(Supplied information)
┌──

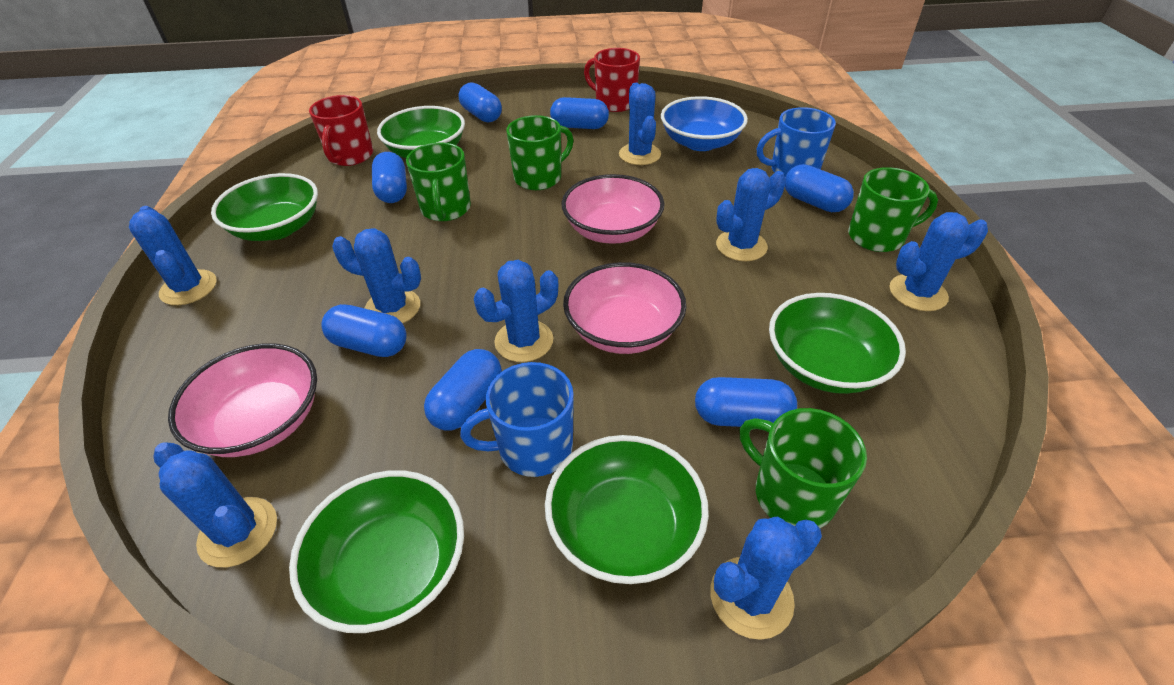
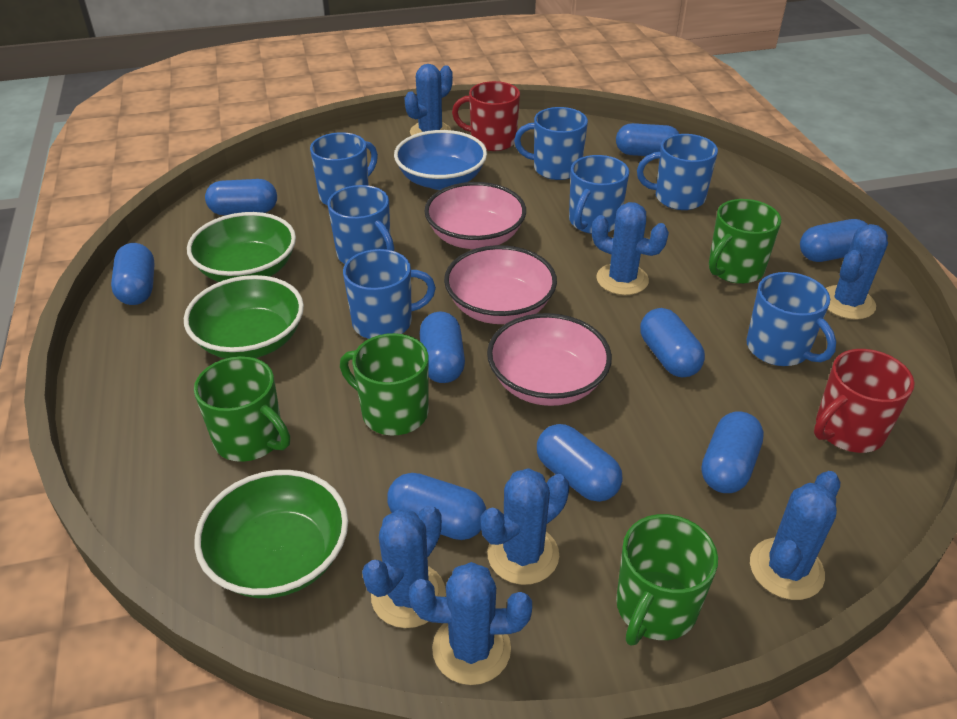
blue cactus: 8 -> 7
blue capsule: 7 -> 9
blue mug: 2 -> 7
green bowl: 5 -> 3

└──

(Assignment)
Could you return the whole listing exactly, with every picture removed?

(Solution for this exercise)
blue cactus: 8 -> 7
blue capsule: 7 -> 9
blue mug: 2 -> 7
green bowl: 5 -> 3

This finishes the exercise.